— What is needed —
Write the listing below as a JSON array of strings, one string per line and no blank lines, covering the whole listing.

— Data records —

┄┄┄┄┄┄┄┄┄┄

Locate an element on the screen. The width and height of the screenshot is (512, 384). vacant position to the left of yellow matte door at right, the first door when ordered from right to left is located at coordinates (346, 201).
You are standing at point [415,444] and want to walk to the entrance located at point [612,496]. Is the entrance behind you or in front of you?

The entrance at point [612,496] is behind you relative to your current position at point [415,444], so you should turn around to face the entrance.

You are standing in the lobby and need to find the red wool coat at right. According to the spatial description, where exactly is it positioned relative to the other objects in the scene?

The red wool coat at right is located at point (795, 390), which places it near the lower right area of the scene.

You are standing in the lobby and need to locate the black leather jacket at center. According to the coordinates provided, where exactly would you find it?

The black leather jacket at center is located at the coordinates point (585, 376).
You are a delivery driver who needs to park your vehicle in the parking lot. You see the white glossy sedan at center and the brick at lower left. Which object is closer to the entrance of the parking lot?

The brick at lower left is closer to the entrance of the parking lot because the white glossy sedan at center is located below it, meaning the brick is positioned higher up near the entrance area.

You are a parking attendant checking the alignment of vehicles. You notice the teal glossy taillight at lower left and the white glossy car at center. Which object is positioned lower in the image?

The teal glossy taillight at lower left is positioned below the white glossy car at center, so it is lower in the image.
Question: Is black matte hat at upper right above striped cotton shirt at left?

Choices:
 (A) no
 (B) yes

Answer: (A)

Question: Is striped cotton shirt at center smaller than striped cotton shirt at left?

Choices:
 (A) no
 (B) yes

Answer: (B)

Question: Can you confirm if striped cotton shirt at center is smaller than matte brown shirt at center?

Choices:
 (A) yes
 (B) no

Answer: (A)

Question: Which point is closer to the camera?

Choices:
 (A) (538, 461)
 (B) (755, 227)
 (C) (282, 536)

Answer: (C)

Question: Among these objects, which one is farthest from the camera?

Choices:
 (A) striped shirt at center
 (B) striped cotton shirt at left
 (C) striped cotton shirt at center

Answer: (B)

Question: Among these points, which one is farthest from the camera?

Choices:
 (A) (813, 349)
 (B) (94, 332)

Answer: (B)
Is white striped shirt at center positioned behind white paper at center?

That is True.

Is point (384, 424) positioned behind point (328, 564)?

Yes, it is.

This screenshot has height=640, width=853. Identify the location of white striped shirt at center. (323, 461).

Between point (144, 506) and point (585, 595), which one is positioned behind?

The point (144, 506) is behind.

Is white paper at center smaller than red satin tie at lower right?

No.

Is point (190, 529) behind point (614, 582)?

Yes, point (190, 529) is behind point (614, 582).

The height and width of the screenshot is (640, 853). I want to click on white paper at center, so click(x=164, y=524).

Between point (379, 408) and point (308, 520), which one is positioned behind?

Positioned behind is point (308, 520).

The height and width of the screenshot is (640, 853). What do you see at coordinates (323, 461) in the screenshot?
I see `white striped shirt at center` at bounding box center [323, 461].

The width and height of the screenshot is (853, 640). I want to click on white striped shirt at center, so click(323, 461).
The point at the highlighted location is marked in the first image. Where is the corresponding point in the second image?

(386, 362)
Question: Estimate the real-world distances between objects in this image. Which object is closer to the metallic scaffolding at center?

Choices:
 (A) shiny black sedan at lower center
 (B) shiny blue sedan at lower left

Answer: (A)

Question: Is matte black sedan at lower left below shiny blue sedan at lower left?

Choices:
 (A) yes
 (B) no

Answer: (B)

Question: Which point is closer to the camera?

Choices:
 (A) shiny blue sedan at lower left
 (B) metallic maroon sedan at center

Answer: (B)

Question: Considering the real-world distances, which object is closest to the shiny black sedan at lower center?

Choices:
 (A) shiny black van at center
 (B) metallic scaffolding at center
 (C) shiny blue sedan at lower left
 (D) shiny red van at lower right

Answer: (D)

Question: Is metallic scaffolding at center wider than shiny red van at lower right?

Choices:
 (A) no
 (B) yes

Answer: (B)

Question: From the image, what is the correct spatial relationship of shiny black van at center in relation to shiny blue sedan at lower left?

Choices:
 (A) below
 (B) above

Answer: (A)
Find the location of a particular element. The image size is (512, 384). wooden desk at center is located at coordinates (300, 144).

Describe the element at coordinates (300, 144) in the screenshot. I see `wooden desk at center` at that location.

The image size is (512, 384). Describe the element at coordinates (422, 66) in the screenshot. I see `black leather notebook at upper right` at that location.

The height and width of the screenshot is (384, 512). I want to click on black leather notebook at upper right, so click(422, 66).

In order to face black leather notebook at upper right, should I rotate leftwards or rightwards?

┄┄┄┄┄┄┄┄┄┄

— Written solution —
[
  "Locate an element on the screen. The width and height of the screenshot is (512, 384). vacant position to the left of yellow matte door at right, the first door when ordered from right to left is located at coordinates (346, 201).",
  "You are standing at point [415,444] and want to walk to the entrance located at point [612,496]. Is the entrance behind you or in front of you?",
  "The entrance at point [612,496] is behind you relative to your current position at point [415,444], so you should turn around to face the entrance.",
  "You are standing in the lobby and need to find the red wool coat at right. According to the spatial description, where exactly is it positioned relative to the other objects in the scene?",
  "The red wool coat at right is located at point (795, 390), which places it near the lower right area of the scene.",
  "You are standing in the lobby and need to locate the black leather jacket at center. According to the coordinates provided, where exactly would you find it?",
  "The black leather jacket at center is located at the coordinates point (585, 376).",
  "You are a delivery driver who needs to park your vehicle in the parking lot. You see the white glossy sedan at center and the brick at lower left. Which object is closer to the entrance of the parking lot?",
  "The brick at lower left is closer to the entrance of the parking lot because the white glossy sedan at center is located below it, meaning the brick is positioned higher up near the entrance area.",
  "You are a parking attendant checking the alignment of vehicles. You notice the teal glossy taillight at lower left and the white glossy car at center. Which object is positioned lower in the image?",
  "The teal glossy taillight at lower left is positioned below the white glossy car at center, so it is lower in the image.",
  "Question: Is black matte hat at upper right above striped cotton shirt at left?",
  "Choices:",
  " (A) no",
  " (B) yes",
  "Answer: (A)",
  "Question: Is striped cotton shirt at center smaller than striped cotton shirt at left?",
  "Choices:",
  " (A) no",
  " (B) yes",
  "Answer: (B)",
  "Question: Can you confirm if striped cotton shirt at center is smaller than matte brown shirt at center?",
  "Choices:",
  " (A) yes",
  " (B) no",
  "Answer: (A)",
  "Question: Which point is closer to the camera?",
  "Choices:",
  " (A) (538, 461)",
  " (B) (755, 227)",
  " (C) (282, 536)",
  "Answer: (C)",
  "Question: Among these objects, which one is farthest from the camera?",
  "Choices:",
  " (A) striped shirt at center",
  " (B) striped cotton shirt at left",
  " (C) striped cotton shirt at center",
  "Answer: (B)",
  "Question: Among these points, which one is farthest from the camera?",
  "Choices:",
  " (A) (813, 349)",
  " (B) (94, 332)",
  "Answer: (B)",
  "Is white striped shirt at center positioned behind white paper at center?",
  "That is True.",
  "Is point (384, 424) positioned behind point (328, 564)?",
  "Yes, it is.",
  "This screenshot has height=640, width=853. Identify the location of white striped shirt at center. (323, 461).",
  "Between point (144, 506) and point (585, 595), which one is positioned behind?",
  "The point (144, 506) is behind.",
  "Is white paper at center smaller than red satin tie at lower right?",
  "No.",
  "Is point (190, 529) behind point (614, 582)?",
  "Yes, point (190, 529) is behind point (614, 582).",
  "The height and width of the screenshot is (640, 853). I want to click on white paper at center, so click(x=164, y=524).",
  "Between point (379, 408) and point (308, 520), which one is positioned behind?",
  "Positioned behind is point (308, 520).",
  "The height and width of the screenshot is (640, 853). What do you see at coordinates (323, 461) in the screenshot?",
  "I see `white striped shirt at center` at bounding box center [323, 461].",
  "The width and height of the screenshot is (853, 640). I want to click on white striped shirt at center, so click(323, 461).",
  "The point at the highlighted location is marked in the first image. Where is the corresponding point in the second image?",
  "(386, 362)",
  "Question: Estimate the real-world distances between objects in this image. Which object is closer to the metallic scaffolding at center?",
  "Choices:",
  " (A) shiny black sedan at lower center",
  " (B) shiny blue sedan at lower left",
  "Answer: (A)",
  "Question: Is matte black sedan at lower left below shiny blue sedan at lower left?",
  "Choices:",
  " (A) yes",
  " (B) no",
  "Answer: (B)",
  "Question: Which point is closer to the camera?",
  "Choices:",
  " (A) shiny blue sedan at lower left",
  " (B) metallic maroon sedan at center",
  "Answer: (B)",
  "Question: Considering the real-world distances, which object is closest to the shiny black sedan at lower center?",
  "Choices:",
  " (A) shiny black van at center",
  " (B) metallic scaffolding at center",
  " (C) shiny blue sedan at lower left",
  " (D) shiny red van at lower right",
  "Answer: (D)",
  "Question: Is metallic scaffolding at center wider than shiny red van at lower right?",
  "Choices:",
  " (A) no",
  " (B) yes",
  "Answer: (B)",
  "Question: From the image, what is the correct spatial relationship of shiny black van at center in relation to shiny blue sedan at lower left?",
  "Choices:",
  " (A) below",
  " (B) above",
  "Answer: (A)",
  "Find the location of a particular element. The image size is (512, 384). wooden desk at center is located at coordinates (300, 144).",
  "Describe the element at coordinates (300, 144) in the screenshot. I see `wooden desk at center` at that location.",
  "The image size is (512, 384). Describe the element at coordinates (422, 66) in the screenshot. I see `black leather notebook at upper right` at that location.",
  "The height and width of the screenshot is (384, 512). I want to click on black leather notebook at upper right, so click(422, 66).",
  "In order to face black leather notebook at upper right, should I rotate leftwards or rightwards?"
]